== Records for the exercise

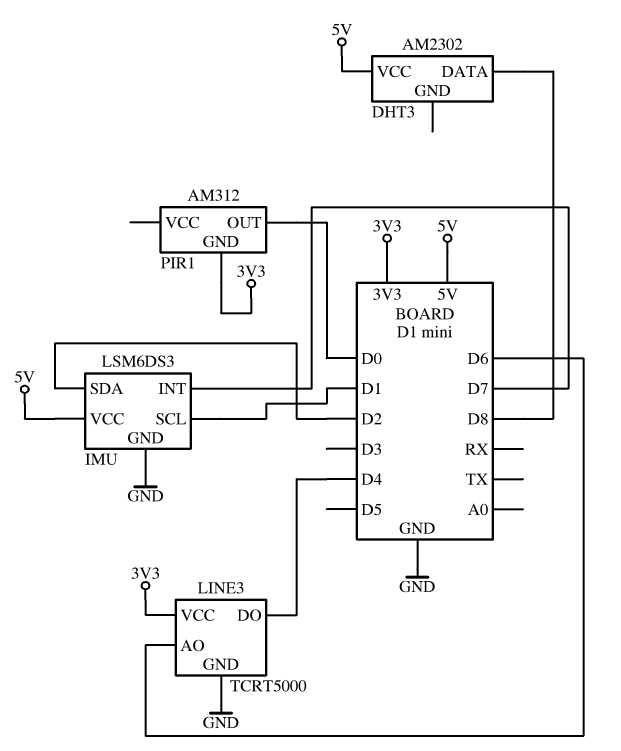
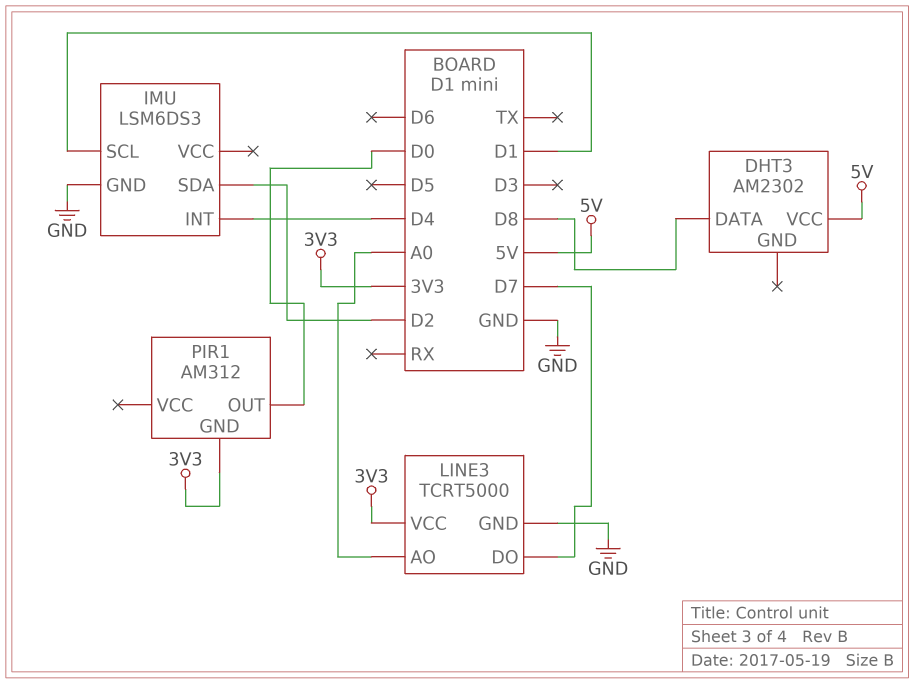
IMU pin INT: D7 -> D4
IMU pin VCC: 5V -> none
LINE3 pin AO: D6 -> A0
LINE3 pin DO: D4 -> D7

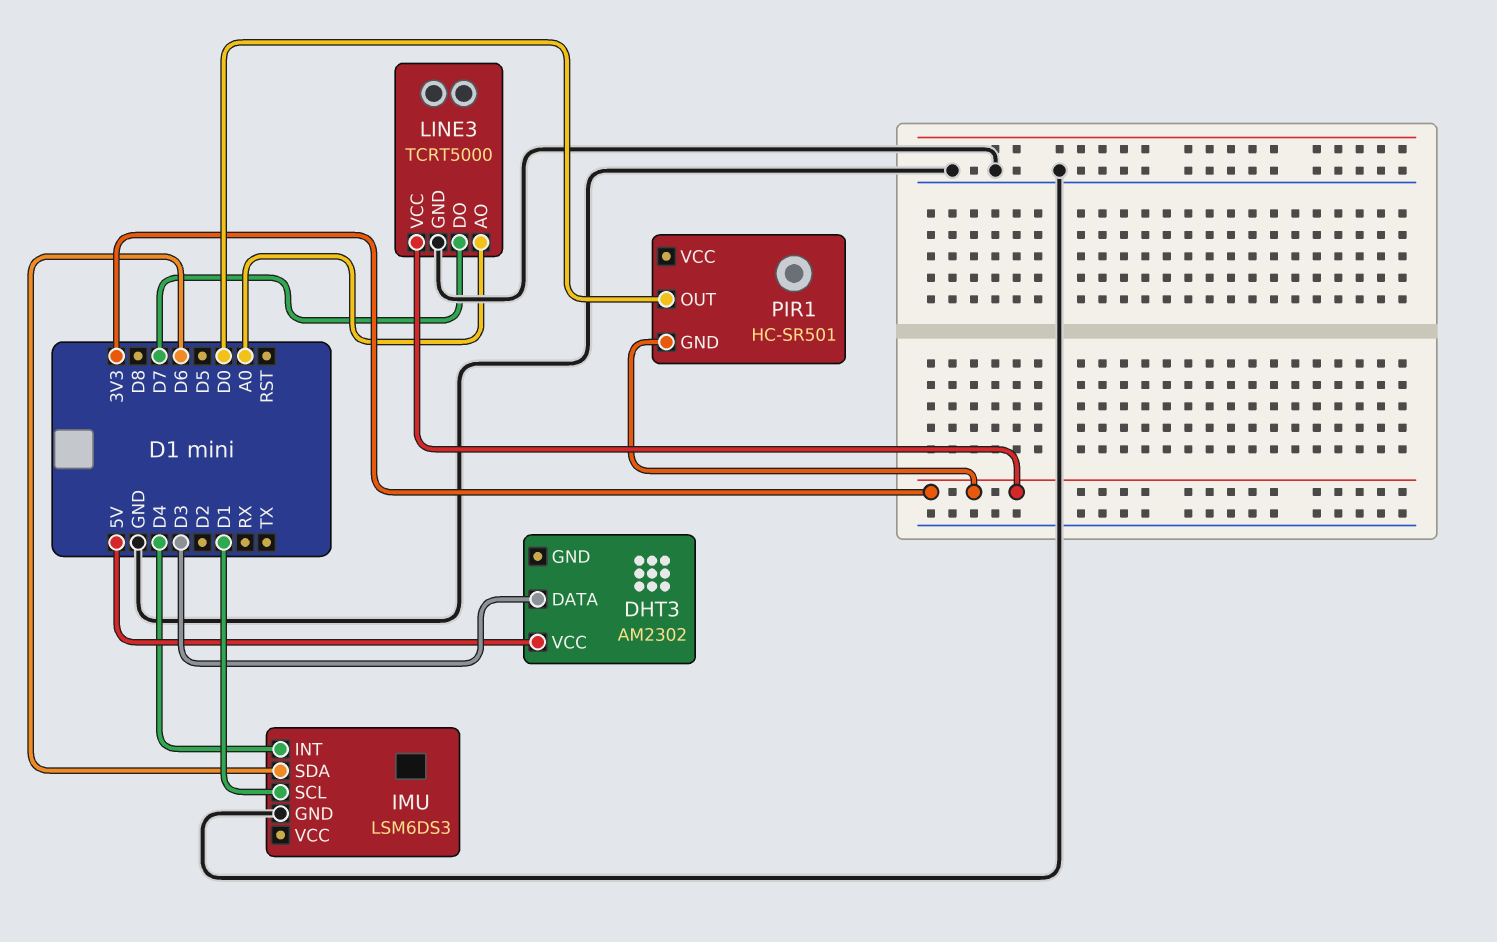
DHT3 pin DATA: D8 -> D3
IMU pin SDA: D2 -> D6
PIR1: AM312 -> HC-SR501

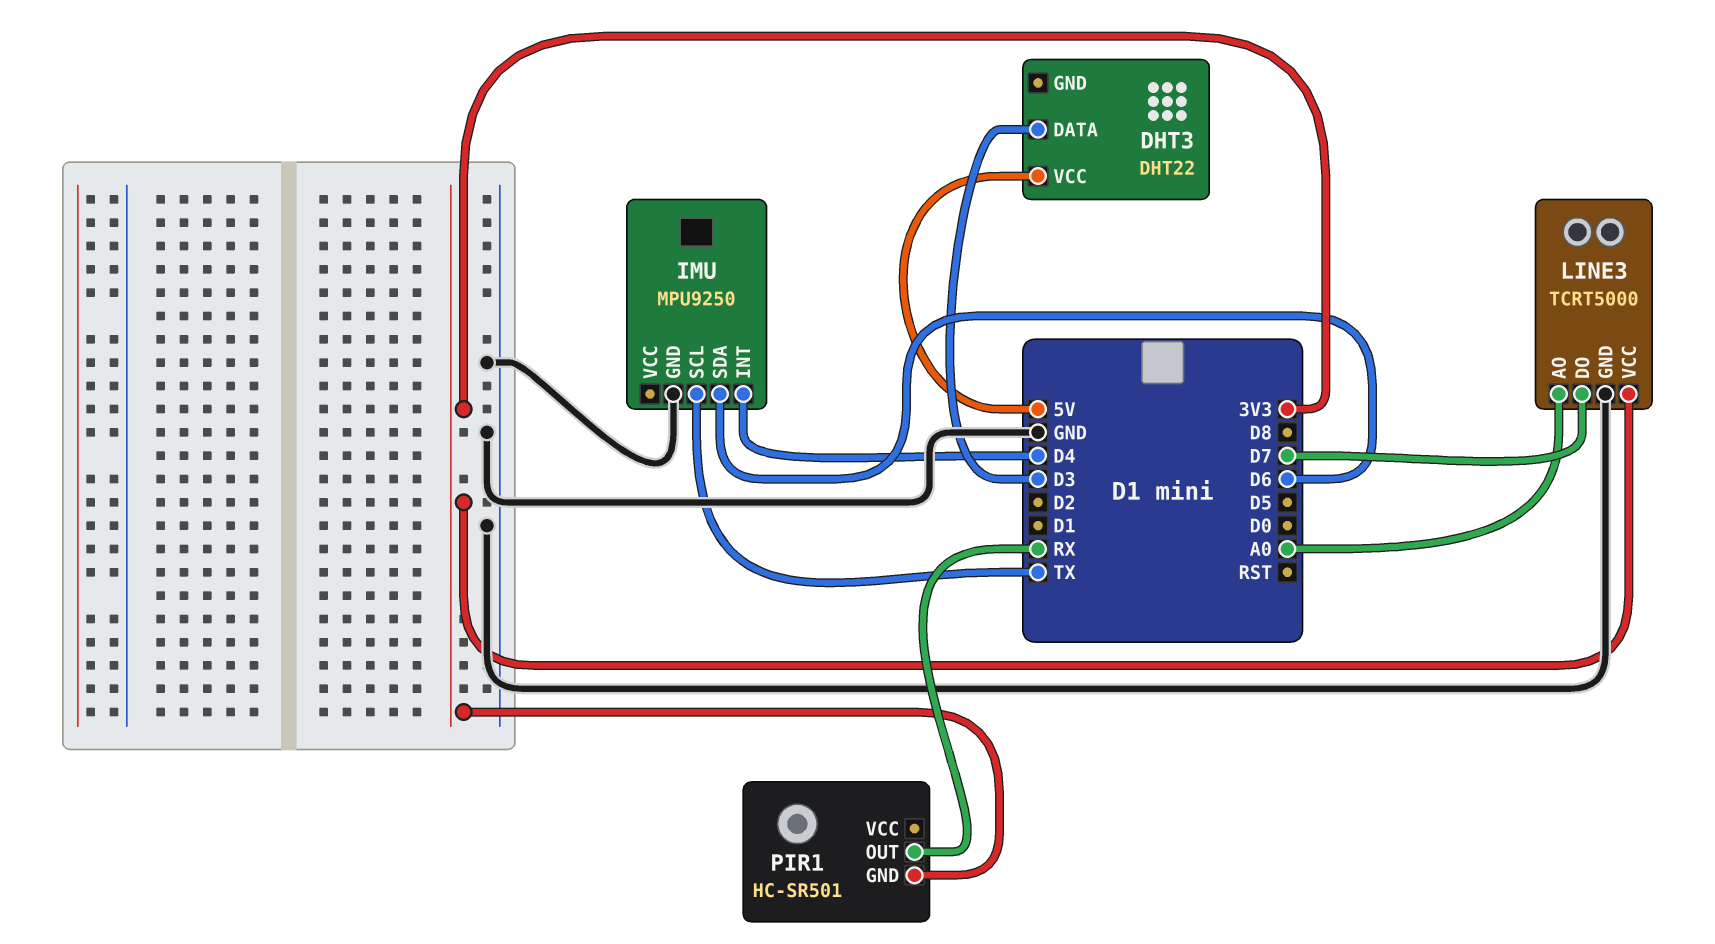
DHT3: AM2302 -> DHT22
IMU: LSM6DS3 -> MPU9250
IMU pin SCL: D1 -> TX
PIR1 pin OUT: D0 -> RX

====

• [Task instructions]
Write the records out again in full, exactly, and skip every picture.

• [Solution to the exercise]
IMU pin INT: D7 -> D4
IMU pin VCC: 5V -> none
LINE3 pin AO: D6 -> A0
LINE3 pin DO: D4 -> D7

DHT3 pin DATA: D8 -> D3
IMU pin SDA: D2 -> D6
PIR1: AM312 -> HC-SR501

DHT3: AM2302 -> DHT22
IMU: LSM6DS3 -> MPU9250
IMU pin SCL: D1 -> TX
PIR1 pin OUT: D0 -> RX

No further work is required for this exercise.